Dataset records
=== Begin Enclosure ===

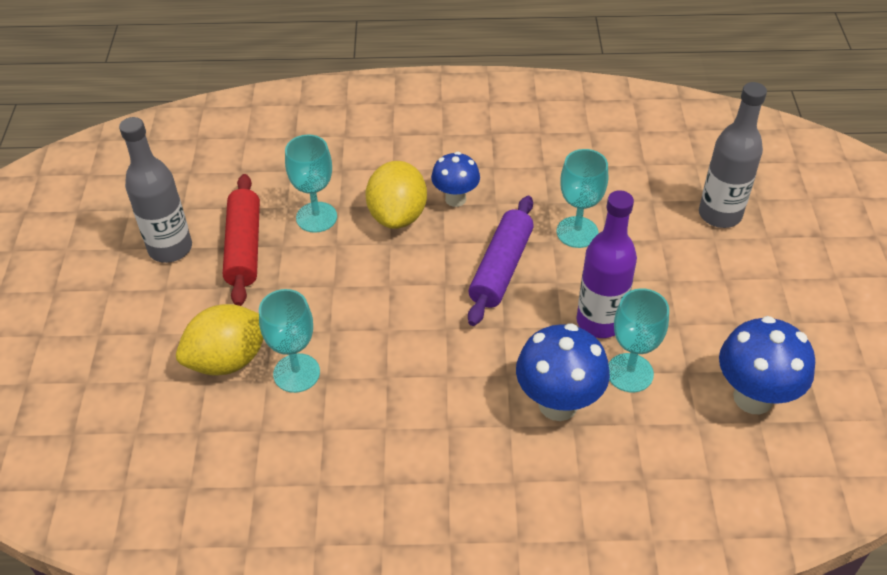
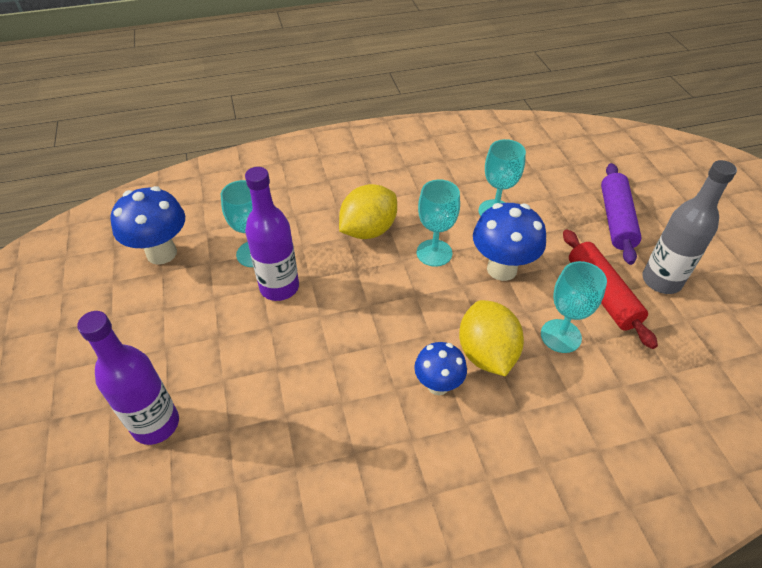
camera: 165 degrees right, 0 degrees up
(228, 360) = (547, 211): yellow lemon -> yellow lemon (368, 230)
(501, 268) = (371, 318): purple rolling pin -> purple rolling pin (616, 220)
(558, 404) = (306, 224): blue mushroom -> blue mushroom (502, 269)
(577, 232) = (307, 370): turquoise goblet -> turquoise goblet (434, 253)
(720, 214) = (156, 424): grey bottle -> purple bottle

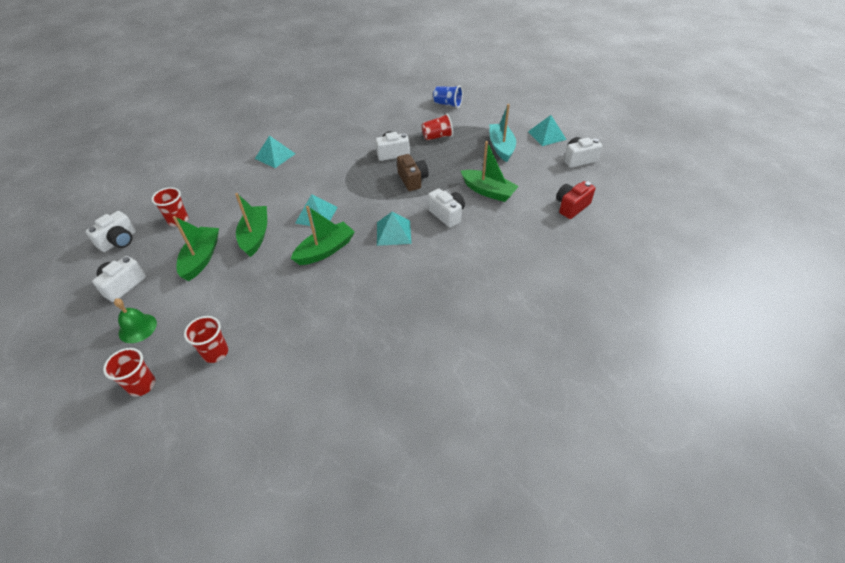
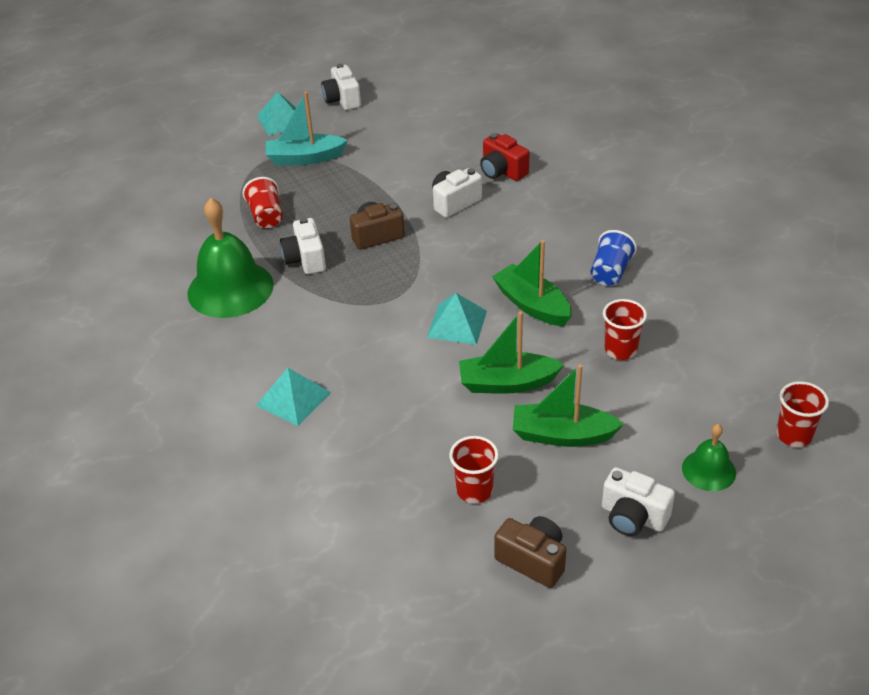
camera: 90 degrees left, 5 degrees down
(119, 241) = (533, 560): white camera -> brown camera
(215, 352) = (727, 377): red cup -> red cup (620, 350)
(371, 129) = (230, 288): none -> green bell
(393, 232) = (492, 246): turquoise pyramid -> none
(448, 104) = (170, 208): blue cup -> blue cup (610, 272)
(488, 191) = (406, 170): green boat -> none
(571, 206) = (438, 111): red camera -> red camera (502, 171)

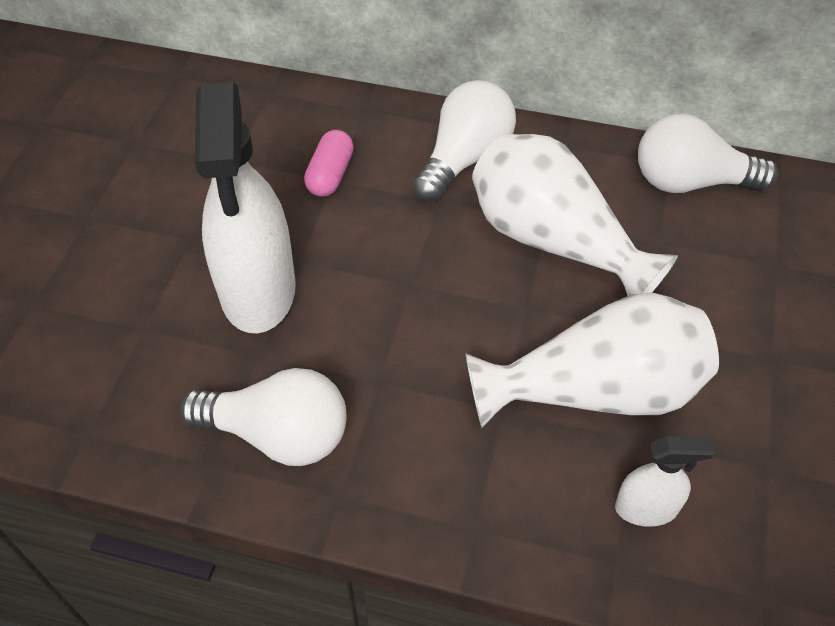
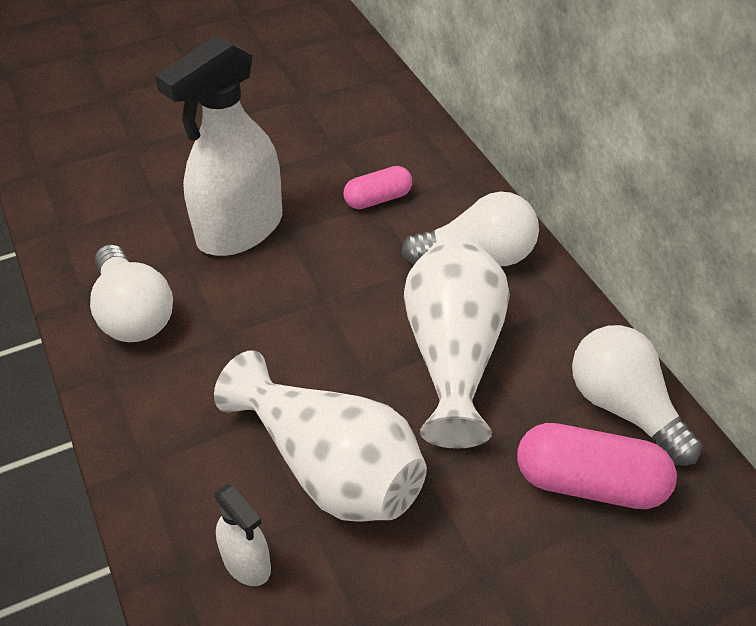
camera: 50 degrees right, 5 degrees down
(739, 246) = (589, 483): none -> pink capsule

=== End Enclosure ===

* _WHAT YOU HAVE TO DO_
Print the records again exactly, without the pictures.

* _ANSWER TO THE EXERCISE_
camera: 165 degrees right, 0 degrees up
(228, 360) = (547, 211): yellow lemon -> yellow lemon (368, 230)
(501, 268) = (371, 318): purple rolling pin -> purple rolling pin (616, 220)
(558, 404) = (306, 224): blue mushroom -> blue mushroom (502, 269)
(577, 232) = (307, 370): turquoise goblet -> turquoise goblet (434, 253)
(720, 214) = (156, 424): grey bottle -> purple bottle

camera: 90 degrees left, 5 degrees down
(119, 241) = (533, 560): white camera -> brown camera
(215, 352) = (727, 377): red cup -> red cup (620, 350)
(371, 129) = (230, 288): none -> green bell
(393, 232) = (492, 246): turquoise pyramid -> none
(448, 104) = (170, 208): blue cup -> blue cup (610, 272)
(488, 191) = (406, 170): green boat -> none
(571, 206) = (438, 111): red camera -> red camera (502, 171)

camera: 50 degrees right, 5 degrees down
(739, 246) = (589, 483): none -> pink capsule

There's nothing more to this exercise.